(Data to use Opens)

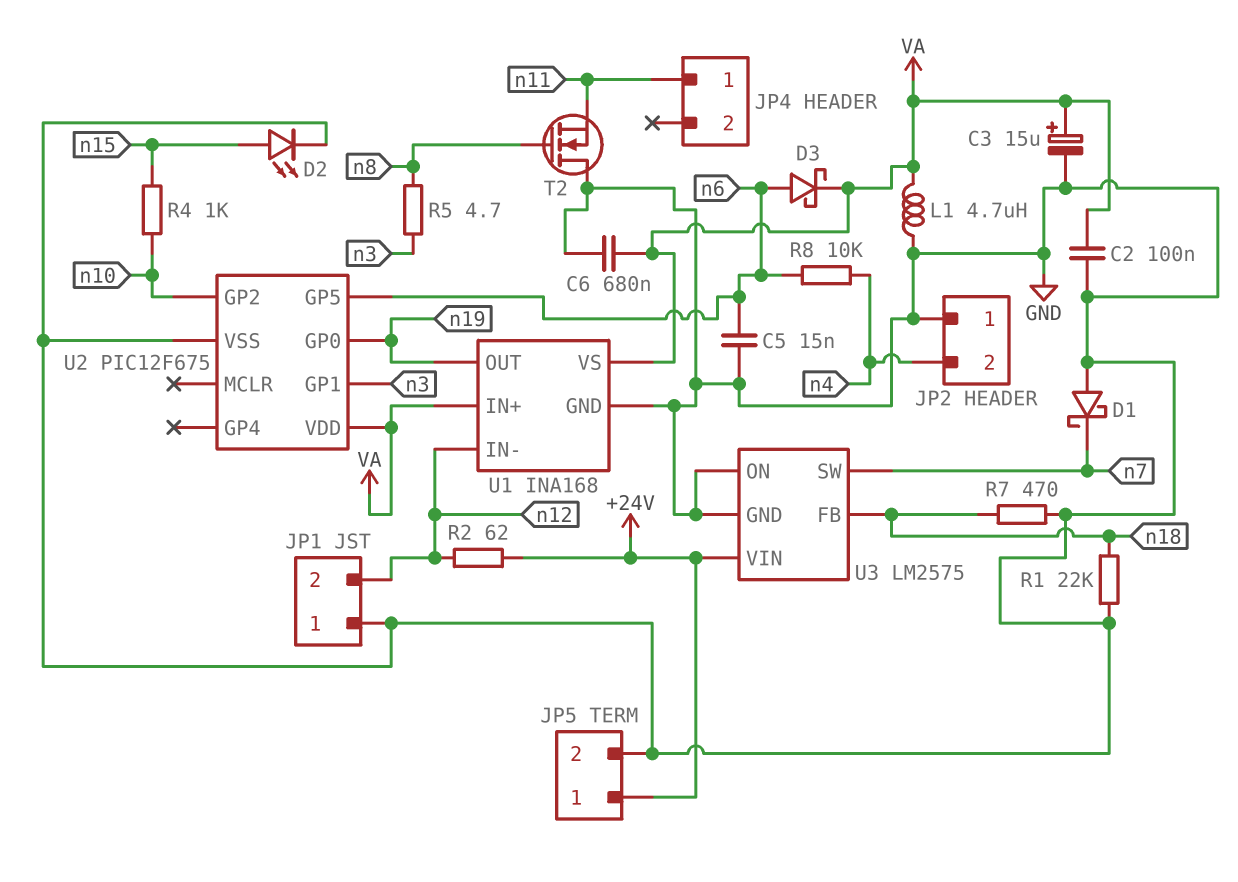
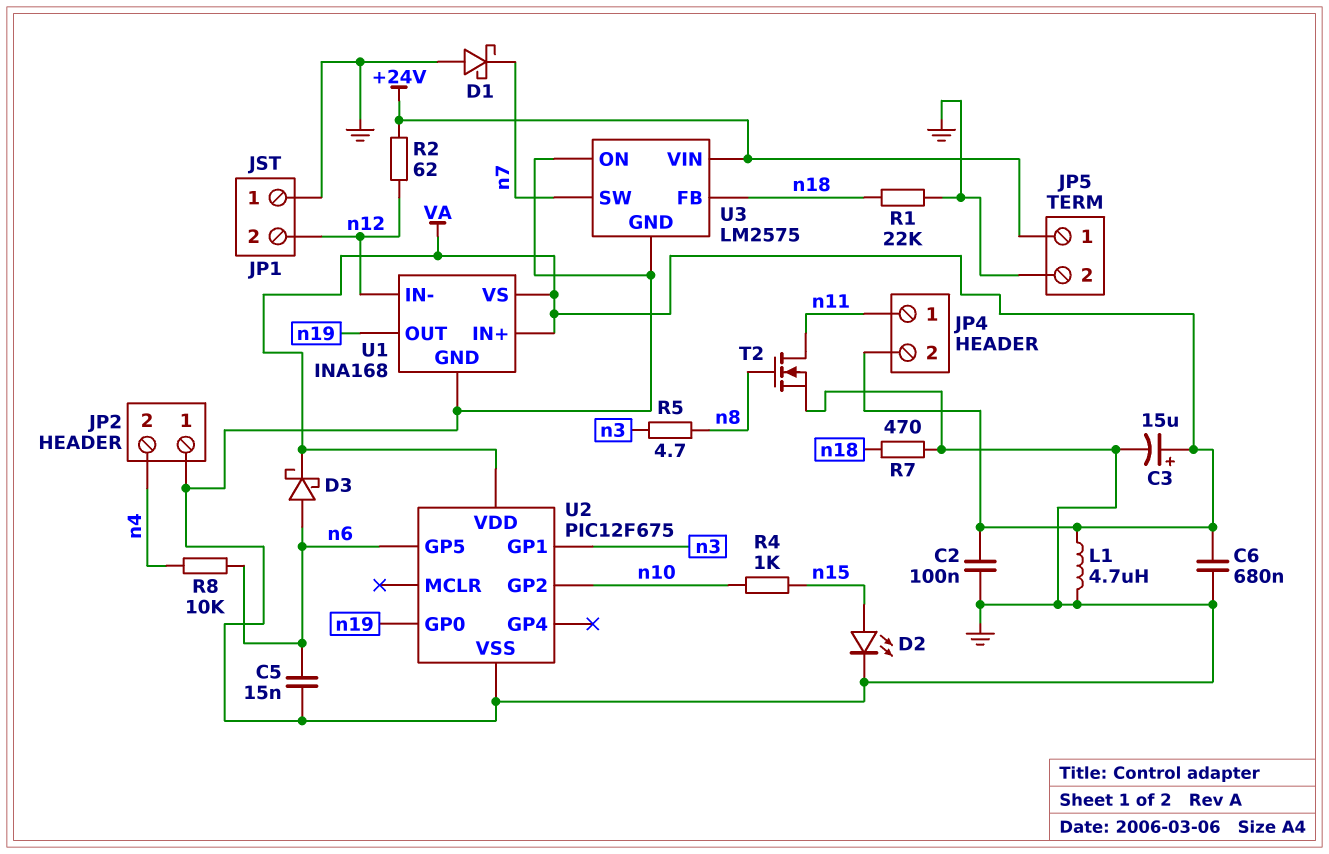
JP4 pin 2: none -> VA
T2: NMOS (G n8, D GND, S n11) -> NMOS (G n8, D n11, S GND)

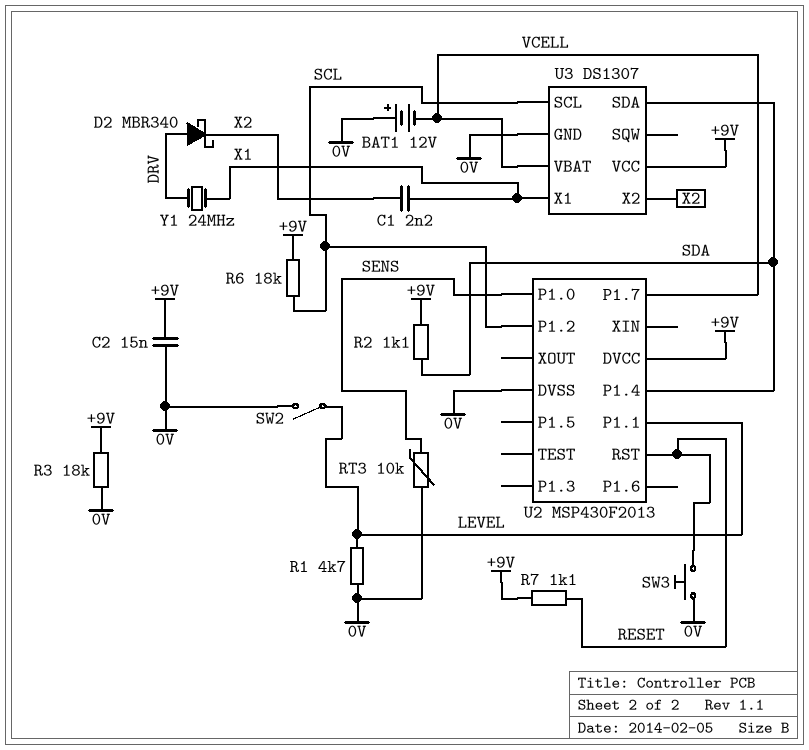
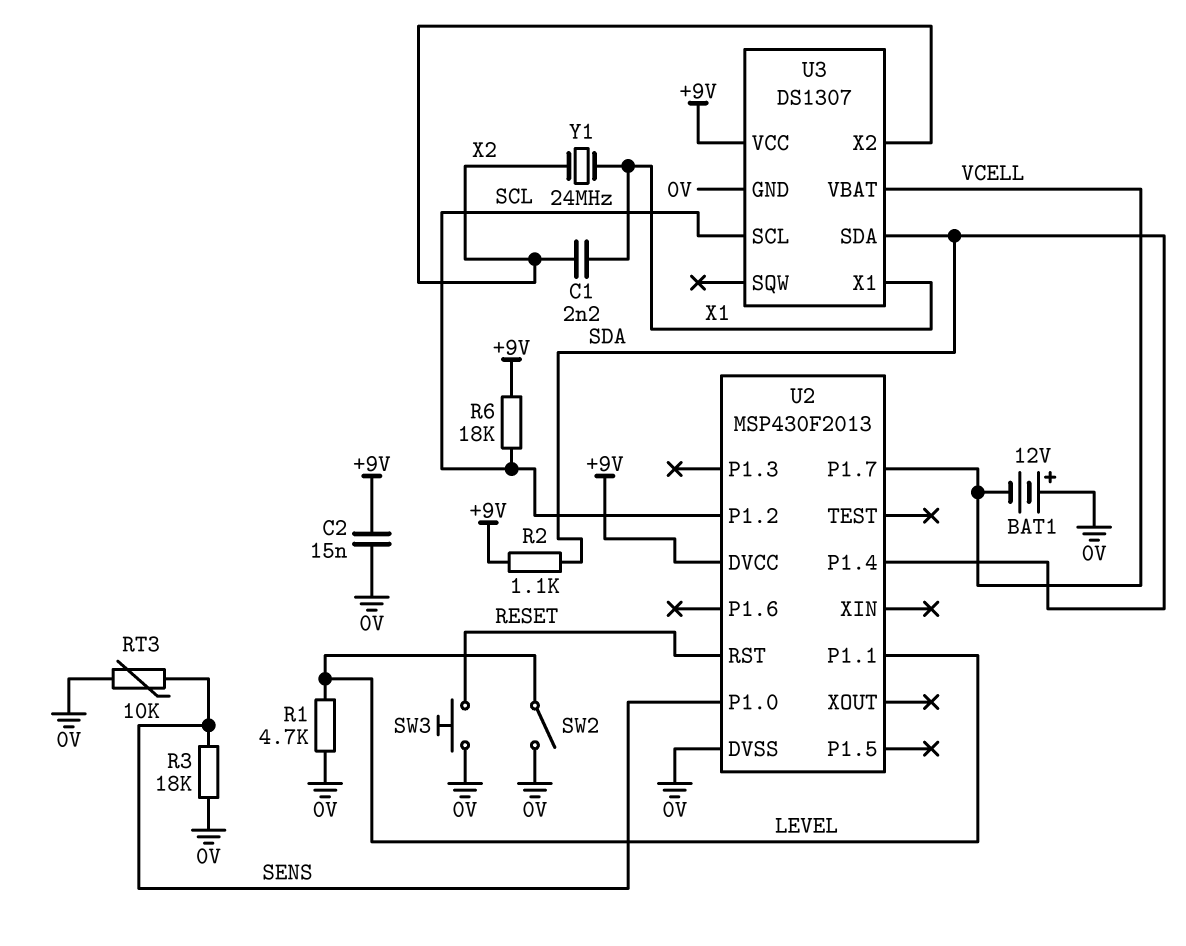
D2: schottky MBR340 (A DRV, K X2) -> none
R3: 18k (+9V, 0V) -> 18k (0V, SENS)
R7: 1.1k (+9V, RESET) -> none
Y1: 24MHz (DRV, X1) -> 24MHz (X1, X2)

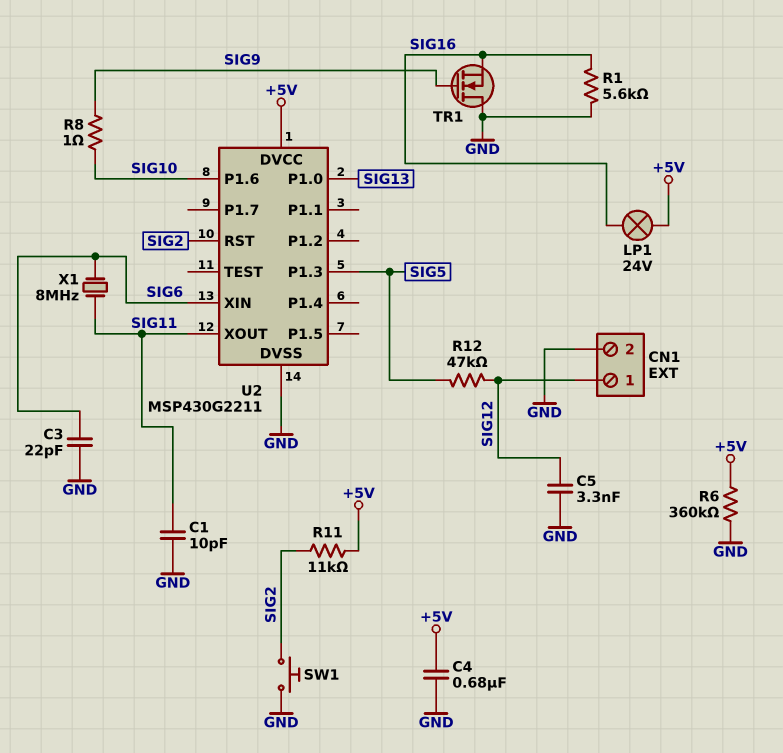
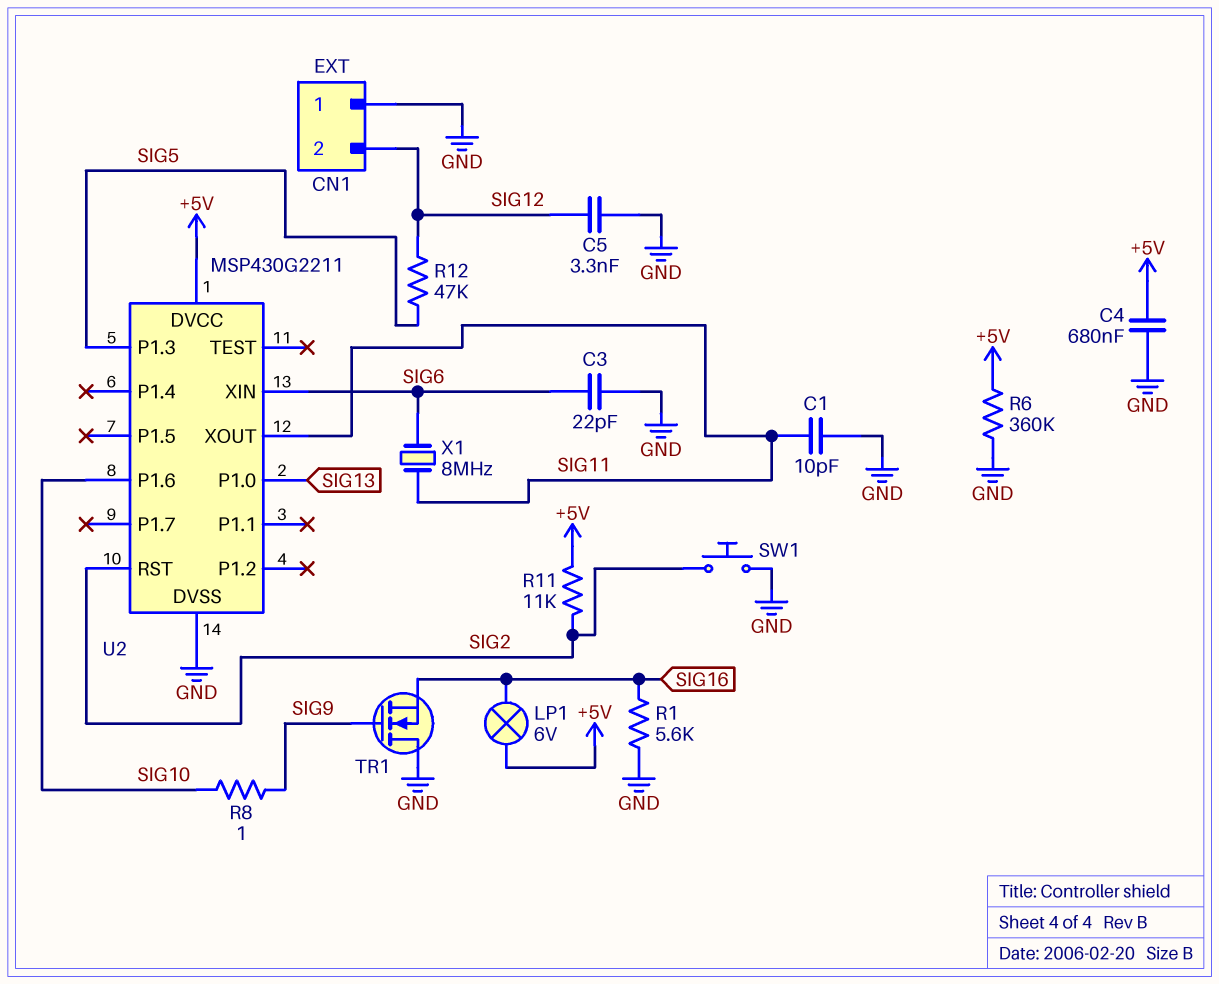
CN1 pin 1: SIG12 -> GND
CN1 pin 2: GND -> SIG12
LP1: lamp 24V (+5V, SIG16) -> lamp 6V (+5V, SIG16)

(Data to use Closes)

**How to complete this task**
Leave out the pictures, and retype exactly the lines from the one containing "T2: NMOS (G" through the last line of the data above, no more and no less.

**Solution**
T2: NMOS (G n8, D GND, S n11) -> NMOS (G n8, D n11, S GND)

D2: schottky MBR340 (A DRV, K X2) -> none
R3: 18k (+9V, 0V) -> 18k (0V, SENS)
R7: 1.1k (+9V, RESET) -> none
Y1: 24MHz (DRV, X1) -> 24MHz (X1, X2)

CN1 pin 1: SIG12 -> GND
CN1 pin 2: GND -> SIG12
LP1: lamp 24V (+5V, SIG16) -> lamp 6V (+5V, SIG16)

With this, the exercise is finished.